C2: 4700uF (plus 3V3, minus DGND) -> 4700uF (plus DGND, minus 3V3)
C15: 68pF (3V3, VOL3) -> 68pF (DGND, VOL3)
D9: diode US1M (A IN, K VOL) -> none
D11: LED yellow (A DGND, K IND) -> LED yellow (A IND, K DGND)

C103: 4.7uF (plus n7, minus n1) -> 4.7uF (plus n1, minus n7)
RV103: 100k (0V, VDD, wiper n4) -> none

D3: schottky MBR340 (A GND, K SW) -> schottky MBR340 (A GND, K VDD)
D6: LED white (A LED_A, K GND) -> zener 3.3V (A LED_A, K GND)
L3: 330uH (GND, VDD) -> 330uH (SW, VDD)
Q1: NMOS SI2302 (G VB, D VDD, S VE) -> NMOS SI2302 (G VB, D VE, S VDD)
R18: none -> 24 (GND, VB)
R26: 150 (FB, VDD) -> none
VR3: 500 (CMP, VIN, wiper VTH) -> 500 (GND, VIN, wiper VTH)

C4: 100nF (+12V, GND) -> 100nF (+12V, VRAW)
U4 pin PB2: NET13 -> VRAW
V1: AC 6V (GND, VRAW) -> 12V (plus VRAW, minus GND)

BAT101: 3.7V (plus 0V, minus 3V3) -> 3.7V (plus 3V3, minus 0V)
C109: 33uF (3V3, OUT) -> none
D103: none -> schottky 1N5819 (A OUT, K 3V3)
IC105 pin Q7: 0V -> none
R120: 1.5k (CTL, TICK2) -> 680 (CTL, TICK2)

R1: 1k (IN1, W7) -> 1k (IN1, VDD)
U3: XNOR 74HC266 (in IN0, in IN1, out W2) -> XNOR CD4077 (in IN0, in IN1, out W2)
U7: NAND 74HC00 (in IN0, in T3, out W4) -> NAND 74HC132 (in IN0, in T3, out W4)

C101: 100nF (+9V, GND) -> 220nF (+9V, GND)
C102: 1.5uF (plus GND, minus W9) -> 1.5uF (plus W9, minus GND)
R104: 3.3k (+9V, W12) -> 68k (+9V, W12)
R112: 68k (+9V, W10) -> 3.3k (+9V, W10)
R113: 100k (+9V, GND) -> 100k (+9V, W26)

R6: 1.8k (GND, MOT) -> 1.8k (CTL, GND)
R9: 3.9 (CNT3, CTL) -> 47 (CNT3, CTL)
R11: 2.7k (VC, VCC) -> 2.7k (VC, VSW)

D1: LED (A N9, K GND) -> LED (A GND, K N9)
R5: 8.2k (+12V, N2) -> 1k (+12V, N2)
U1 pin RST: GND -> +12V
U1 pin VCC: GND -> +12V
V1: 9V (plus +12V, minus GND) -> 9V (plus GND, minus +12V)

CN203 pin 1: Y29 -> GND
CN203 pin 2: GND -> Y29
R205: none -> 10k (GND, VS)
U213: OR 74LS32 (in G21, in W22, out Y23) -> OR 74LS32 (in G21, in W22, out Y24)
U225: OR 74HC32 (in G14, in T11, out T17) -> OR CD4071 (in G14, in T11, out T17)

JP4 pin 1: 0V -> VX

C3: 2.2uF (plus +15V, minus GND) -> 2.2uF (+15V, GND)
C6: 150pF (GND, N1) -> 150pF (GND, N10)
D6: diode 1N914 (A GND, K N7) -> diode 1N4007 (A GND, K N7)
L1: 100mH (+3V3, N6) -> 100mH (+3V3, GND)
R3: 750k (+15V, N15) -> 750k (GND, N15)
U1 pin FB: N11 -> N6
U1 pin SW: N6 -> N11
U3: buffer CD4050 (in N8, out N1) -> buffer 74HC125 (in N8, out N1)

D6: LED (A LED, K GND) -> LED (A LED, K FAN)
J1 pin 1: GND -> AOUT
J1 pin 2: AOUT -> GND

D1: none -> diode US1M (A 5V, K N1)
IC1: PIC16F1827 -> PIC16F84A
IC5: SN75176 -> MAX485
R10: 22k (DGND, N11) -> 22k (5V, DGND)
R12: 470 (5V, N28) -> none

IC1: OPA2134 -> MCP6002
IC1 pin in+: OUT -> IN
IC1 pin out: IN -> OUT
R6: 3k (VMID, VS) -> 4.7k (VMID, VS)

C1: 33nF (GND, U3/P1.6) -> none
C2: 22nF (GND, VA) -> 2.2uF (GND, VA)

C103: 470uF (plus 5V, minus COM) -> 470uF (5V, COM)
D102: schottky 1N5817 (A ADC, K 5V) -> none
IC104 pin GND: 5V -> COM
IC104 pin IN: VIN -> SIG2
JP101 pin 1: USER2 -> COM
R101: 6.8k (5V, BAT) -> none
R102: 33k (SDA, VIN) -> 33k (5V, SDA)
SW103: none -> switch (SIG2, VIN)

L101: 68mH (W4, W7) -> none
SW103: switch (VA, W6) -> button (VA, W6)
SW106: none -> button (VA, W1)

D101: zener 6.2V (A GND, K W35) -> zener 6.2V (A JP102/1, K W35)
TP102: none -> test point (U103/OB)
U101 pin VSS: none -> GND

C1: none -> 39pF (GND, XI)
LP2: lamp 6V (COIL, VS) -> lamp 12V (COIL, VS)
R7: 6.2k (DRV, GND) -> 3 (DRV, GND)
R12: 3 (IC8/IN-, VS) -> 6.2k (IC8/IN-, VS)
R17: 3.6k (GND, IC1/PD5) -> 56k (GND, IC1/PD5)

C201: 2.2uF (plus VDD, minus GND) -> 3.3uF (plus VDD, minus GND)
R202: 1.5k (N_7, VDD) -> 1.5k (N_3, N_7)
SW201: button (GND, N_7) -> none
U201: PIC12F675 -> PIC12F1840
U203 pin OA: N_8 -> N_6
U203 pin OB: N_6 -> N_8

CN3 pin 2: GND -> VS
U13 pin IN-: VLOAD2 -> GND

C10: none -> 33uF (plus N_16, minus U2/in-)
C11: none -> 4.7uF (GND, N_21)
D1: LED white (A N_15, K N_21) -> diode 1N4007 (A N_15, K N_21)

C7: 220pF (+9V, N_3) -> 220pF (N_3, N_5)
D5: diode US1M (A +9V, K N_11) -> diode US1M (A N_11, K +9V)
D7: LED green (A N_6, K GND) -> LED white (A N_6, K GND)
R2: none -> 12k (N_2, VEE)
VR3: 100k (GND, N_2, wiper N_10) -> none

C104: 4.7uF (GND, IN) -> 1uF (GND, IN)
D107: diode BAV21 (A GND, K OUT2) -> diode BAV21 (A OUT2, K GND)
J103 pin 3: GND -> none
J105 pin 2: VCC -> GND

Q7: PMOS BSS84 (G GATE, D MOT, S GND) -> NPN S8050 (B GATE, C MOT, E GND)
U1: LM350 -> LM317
══════════════════════════════
→ **TASK GOAL**
Give back, exactly as written, the stretch from the line with "R26: 150 (FB, VDD) -> none" through the line with "R205: none -> 10k (GND, VS)", and no other lines from the records above.

→ **TASK OUTPUT**
R26: 150 (FB, VDD) -> none
VR3: 500 (CMP, VIN, wiper VTH) -> 500 (GND, VIN, wiper VTH)

C4: 100nF (+12V, GND) -> 100nF (+12V, VRAW)
U4 pin PB2: NET13 -> VRAW
V1: AC 6V (GND, VRAW) -> 12V (plus VRAW, minus GND)

BAT101: 3.7V (plus 0V, minus 3V3) -> 3.7V (plus 3V3, minus 0V)
C109: 33uF (3V3, OUT) -> none
D103: none -> schottky 1N5819 (A OUT, K 3V3)
IC105 pin Q7: 0V -> none
R120: 1.5k (CTL, TICK2) -> 680 (CTL, TICK2)

R1: 1k (IN1, W7) -> 1k (IN1, VDD)
U3: XNOR 74HC266 (in IN0, in IN1, out W2) -> XNOR CD4077 (in IN0, in IN1, out W2)
U7: NAND 74HC00 (in IN0, in T3, out W4) -> NAND 74HC132 (in IN0, in T3, out W4)

C101: 100nF (+9V, GND) -> 220nF (+9V, GND)
C102: 1.5uF (plus GND, minus W9) -> 1.5uF (plus W9, minus GND)
R104: 3.3k (+9V, W12) -> 68k (+9V, W12)
R112: 68k (+9V, W10) -> 3.3k (+9V, W10)
R113: 100k (+9V, GND) -> 100k (+9V, W26)

R6: 1.8k (GND, MOT) -> 1.8k (CTL, GND)
R9: 3.9 (CNT3, CTL) -> 47 (CNT3, CTL)
R11: 2.7k (VC, VCC) -> 2.7k (VC, VSW)

D1: LED (A N9, K GND) -> LED (A GND, K N9)
R5: 8.2k (+12V, N2) -> 1k (+12V, N2)
U1 pin RST: GND -> +12V
U1 pin VCC: GND -> +12V
V1: 9V (plus +12V, minus GND) -> 9V (plus GND, minus +12V)

CN203 pin 1: Y29 -> GND
CN203 pin 2: GND -> Y29
R205: none -> 10k (GND, VS)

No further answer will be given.